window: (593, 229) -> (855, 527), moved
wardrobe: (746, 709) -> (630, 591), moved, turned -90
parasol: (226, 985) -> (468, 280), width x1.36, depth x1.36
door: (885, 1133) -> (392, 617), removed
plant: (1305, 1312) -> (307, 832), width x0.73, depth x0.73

******

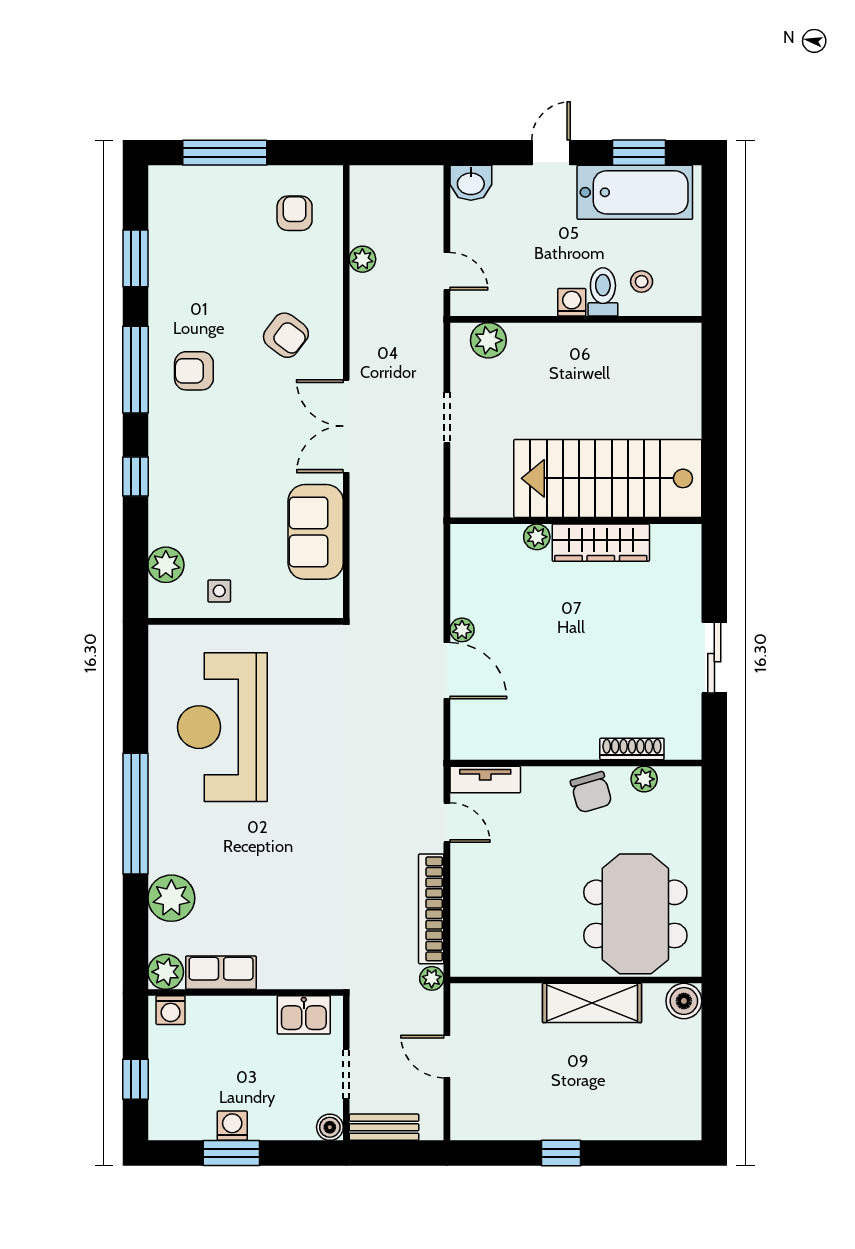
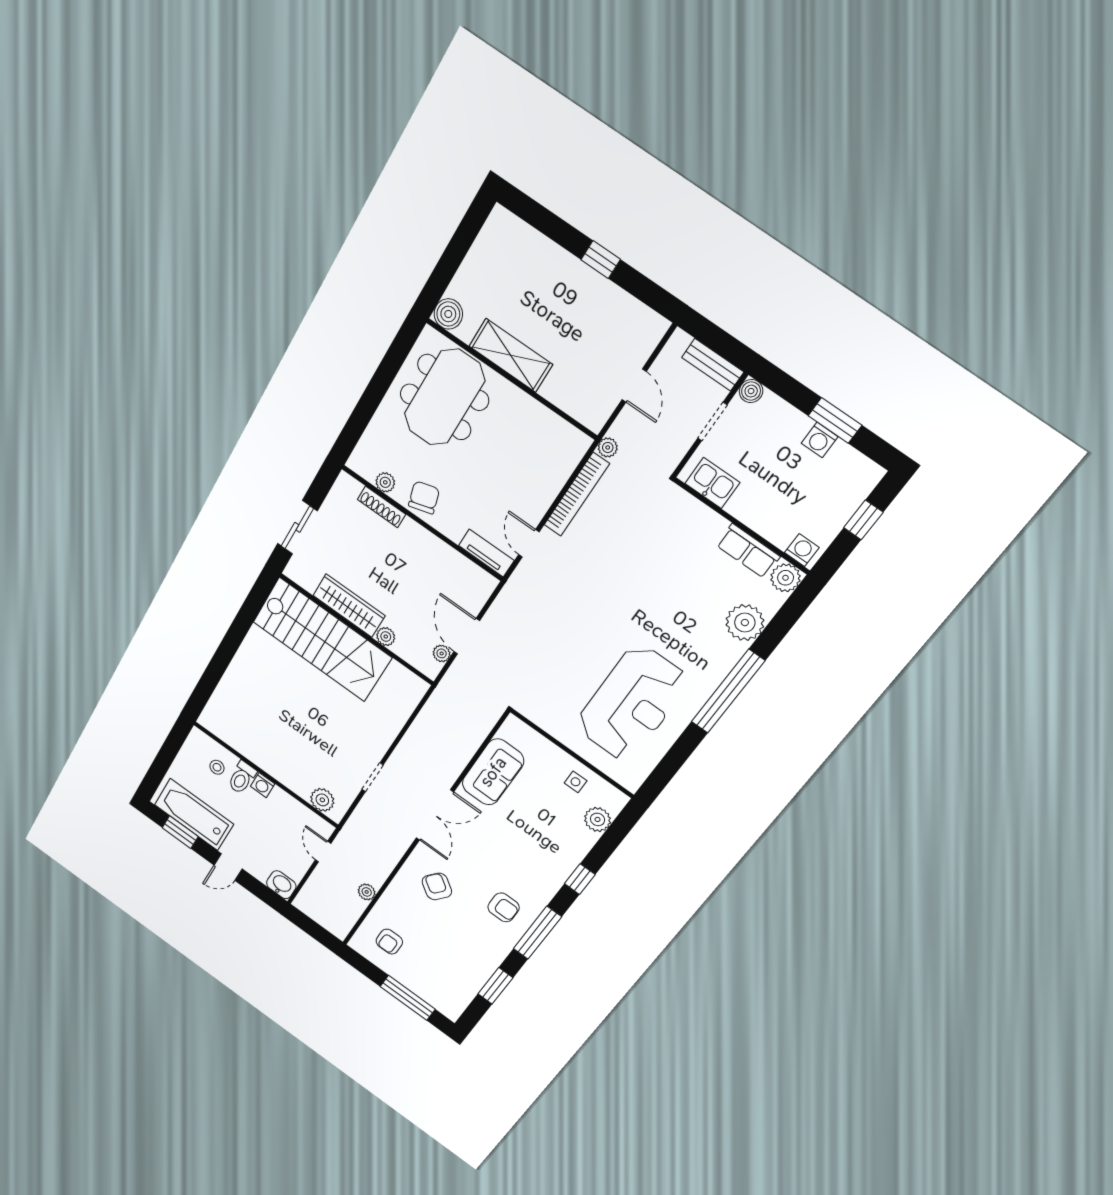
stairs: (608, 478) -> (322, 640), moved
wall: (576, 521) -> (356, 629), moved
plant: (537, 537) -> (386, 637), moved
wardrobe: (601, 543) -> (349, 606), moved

******

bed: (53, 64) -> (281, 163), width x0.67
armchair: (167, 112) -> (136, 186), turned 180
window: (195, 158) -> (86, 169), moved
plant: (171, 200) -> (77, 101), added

******

The listing above holds a line with "parasol: (226, 985)" and a line with "plant: (1305, 1312)". Print the stretch from the first through the second, exactly and alone.

# Problem solution
parasol: (226, 985) -> (468, 280), width x1.36, depth x1.36
door: (885, 1133) -> (392, 617), removed
plant: (1305, 1312) -> (307, 832), width x0.73, depth x0.73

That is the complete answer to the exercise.